**Work item:** Your output should be the lines of the entries below, exactly, from the first one through the line that holds "camera: 60 degrees right, 5 degrees down".

**Data for the task:**
────────────────────

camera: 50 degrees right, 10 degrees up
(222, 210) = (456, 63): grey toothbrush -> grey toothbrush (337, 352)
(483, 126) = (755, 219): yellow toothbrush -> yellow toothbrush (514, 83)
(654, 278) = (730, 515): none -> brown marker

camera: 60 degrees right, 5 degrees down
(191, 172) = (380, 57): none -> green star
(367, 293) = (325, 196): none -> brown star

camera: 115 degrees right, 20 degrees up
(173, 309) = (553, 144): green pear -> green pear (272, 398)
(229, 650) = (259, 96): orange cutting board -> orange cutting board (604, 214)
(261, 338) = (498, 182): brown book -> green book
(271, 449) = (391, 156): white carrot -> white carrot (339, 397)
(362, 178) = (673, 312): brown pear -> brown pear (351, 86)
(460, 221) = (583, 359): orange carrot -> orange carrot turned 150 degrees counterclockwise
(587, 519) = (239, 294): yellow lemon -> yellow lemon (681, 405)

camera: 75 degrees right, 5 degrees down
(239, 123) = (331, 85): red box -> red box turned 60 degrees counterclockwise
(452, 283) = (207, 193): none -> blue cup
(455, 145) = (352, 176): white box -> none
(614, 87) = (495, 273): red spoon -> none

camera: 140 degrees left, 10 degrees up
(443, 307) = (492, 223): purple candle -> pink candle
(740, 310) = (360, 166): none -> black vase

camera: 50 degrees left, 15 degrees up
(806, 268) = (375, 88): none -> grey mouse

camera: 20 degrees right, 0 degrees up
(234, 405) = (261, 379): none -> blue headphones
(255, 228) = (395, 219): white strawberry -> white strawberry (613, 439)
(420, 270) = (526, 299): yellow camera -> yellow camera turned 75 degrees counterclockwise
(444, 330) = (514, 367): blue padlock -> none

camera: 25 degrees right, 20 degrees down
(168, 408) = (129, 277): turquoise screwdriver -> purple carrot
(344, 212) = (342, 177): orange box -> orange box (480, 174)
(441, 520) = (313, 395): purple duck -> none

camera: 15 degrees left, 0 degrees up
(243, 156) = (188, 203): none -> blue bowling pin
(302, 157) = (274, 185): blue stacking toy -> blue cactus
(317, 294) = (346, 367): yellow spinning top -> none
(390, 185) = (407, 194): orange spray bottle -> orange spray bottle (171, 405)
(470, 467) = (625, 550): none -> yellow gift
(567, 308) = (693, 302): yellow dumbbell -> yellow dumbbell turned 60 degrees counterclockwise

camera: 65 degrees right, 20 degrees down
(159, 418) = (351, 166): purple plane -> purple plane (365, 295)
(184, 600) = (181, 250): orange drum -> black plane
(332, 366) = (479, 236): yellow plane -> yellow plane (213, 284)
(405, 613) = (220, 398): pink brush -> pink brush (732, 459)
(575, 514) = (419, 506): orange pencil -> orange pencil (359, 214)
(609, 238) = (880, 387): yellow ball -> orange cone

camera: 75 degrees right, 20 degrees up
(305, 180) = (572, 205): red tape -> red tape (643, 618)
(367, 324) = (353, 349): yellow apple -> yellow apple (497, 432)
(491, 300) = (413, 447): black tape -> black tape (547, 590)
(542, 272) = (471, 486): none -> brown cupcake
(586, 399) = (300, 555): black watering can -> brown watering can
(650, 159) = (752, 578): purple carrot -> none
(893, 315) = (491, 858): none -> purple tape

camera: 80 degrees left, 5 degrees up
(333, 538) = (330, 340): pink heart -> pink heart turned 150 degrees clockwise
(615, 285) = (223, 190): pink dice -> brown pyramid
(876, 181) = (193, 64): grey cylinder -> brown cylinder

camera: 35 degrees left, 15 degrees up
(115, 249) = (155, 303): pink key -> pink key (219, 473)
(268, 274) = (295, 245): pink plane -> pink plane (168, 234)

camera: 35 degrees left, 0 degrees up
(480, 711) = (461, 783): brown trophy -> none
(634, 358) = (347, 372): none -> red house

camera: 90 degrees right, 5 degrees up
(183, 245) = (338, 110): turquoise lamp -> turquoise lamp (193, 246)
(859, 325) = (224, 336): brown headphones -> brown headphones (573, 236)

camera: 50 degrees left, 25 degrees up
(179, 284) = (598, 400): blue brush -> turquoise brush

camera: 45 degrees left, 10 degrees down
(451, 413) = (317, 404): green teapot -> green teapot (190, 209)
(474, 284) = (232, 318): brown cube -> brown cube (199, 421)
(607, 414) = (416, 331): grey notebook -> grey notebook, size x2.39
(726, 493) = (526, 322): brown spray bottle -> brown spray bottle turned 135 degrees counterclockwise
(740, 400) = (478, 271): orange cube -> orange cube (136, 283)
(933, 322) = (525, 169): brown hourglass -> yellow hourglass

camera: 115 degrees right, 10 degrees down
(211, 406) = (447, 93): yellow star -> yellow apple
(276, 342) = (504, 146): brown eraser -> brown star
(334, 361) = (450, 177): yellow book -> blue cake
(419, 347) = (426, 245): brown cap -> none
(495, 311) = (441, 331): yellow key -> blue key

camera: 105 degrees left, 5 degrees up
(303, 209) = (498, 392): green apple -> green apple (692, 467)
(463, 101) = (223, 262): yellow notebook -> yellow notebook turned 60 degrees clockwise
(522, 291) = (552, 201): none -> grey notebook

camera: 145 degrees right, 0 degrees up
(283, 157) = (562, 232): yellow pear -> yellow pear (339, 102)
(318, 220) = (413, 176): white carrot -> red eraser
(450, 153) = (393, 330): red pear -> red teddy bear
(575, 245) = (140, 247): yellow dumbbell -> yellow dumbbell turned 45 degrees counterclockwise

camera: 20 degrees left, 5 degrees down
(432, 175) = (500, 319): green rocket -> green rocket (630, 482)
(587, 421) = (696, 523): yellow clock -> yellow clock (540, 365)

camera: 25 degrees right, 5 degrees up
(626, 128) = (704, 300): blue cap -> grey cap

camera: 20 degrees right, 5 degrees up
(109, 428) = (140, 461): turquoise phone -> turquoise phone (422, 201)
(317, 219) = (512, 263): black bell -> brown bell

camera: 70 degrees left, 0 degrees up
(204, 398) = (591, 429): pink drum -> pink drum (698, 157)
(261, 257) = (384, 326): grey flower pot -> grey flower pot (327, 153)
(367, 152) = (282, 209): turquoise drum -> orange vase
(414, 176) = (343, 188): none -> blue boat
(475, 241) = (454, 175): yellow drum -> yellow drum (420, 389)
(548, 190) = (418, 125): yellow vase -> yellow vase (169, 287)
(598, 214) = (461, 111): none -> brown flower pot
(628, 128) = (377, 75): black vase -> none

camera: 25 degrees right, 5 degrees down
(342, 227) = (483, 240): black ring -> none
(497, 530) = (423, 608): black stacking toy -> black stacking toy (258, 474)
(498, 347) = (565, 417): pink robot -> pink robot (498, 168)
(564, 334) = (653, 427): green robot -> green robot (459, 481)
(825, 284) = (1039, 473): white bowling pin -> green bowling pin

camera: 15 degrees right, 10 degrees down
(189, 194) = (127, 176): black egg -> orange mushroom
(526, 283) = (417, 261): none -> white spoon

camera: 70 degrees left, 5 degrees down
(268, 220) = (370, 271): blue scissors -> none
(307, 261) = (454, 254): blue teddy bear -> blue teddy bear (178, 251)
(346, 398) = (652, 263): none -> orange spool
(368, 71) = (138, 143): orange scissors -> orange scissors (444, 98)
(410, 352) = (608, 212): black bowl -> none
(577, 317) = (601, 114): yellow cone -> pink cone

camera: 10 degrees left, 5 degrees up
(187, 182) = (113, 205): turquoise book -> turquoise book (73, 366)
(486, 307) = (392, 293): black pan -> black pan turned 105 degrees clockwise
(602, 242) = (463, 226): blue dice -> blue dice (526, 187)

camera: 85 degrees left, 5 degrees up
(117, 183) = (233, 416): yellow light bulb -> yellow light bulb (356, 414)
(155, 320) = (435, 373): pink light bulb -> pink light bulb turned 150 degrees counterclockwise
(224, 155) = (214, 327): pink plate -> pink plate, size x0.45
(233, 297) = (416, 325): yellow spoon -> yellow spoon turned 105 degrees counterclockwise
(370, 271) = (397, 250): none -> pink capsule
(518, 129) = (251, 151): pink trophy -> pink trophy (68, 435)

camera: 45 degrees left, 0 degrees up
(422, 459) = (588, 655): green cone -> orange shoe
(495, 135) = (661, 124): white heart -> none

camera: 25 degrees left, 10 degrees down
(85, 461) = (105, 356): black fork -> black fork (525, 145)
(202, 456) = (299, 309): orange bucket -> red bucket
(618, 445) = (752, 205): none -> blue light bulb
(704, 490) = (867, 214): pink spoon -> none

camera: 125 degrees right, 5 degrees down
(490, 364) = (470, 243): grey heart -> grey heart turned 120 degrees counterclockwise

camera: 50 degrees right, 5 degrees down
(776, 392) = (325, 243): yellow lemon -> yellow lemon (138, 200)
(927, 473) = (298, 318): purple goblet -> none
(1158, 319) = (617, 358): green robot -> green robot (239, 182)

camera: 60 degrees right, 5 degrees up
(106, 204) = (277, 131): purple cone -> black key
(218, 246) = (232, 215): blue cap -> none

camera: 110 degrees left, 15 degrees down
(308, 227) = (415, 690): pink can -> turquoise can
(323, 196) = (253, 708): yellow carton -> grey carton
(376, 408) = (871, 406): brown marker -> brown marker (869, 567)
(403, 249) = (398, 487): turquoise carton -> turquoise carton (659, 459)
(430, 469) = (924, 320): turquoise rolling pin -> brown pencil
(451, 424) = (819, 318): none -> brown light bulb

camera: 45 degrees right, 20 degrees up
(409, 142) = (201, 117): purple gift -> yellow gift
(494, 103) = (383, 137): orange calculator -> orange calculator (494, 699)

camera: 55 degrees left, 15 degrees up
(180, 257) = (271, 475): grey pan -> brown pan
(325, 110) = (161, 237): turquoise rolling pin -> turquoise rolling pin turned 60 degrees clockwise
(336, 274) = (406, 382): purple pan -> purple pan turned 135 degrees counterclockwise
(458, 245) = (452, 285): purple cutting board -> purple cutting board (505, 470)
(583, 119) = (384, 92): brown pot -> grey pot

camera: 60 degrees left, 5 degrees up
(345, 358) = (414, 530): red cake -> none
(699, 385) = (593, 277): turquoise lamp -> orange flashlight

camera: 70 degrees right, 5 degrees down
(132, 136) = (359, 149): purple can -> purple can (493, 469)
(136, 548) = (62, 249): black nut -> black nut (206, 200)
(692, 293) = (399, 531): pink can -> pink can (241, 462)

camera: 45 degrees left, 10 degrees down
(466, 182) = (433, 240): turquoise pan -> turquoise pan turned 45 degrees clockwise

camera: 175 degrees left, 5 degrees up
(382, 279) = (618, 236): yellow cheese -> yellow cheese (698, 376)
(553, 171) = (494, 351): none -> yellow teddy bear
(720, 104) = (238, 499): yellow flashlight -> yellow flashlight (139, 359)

────────────────────

**Written solution:**
camera: 50 degrees right, 10 degrees up
(222, 210) = (456, 63): grey toothbrush -> grey toothbrush (337, 352)
(483, 126) = (755, 219): yellow toothbrush -> yellow toothbrush (514, 83)
(654, 278) = (730, 515): none -> brown marker

camera: 60 degrees right, 5 degrees down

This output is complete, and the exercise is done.